*Exercise prompt:* Return all lines of the records that contain the word "STEPPER".

*Recorded information:*
━━━━━━━━━━
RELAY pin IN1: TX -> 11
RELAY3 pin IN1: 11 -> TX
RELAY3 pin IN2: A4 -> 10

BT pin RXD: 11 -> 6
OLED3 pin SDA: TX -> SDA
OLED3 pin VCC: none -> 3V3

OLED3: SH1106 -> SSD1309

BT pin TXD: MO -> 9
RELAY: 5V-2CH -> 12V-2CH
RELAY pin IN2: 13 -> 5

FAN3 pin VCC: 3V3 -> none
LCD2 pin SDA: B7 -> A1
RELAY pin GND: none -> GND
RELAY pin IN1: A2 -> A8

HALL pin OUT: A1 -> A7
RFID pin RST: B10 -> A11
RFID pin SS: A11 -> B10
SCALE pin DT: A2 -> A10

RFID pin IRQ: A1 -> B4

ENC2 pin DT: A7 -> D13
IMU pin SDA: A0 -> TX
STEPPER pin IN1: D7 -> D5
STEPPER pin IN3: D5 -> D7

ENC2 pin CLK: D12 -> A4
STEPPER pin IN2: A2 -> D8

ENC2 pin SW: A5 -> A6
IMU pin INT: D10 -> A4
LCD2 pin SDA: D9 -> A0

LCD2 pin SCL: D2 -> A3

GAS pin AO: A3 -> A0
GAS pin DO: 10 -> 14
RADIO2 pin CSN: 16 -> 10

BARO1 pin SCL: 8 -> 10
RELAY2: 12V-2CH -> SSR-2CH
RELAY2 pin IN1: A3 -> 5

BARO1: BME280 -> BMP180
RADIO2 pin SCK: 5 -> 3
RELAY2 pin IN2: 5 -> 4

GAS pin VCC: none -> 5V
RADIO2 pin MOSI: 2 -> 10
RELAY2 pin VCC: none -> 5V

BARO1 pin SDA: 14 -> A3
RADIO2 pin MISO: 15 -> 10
━━━━━━━━━━
*Task result:*
STEPPER pin IN1: D7 -> D5
STEPPER pin IN3: D5 -> D7
STEPPER pin IN2: A2 -> D8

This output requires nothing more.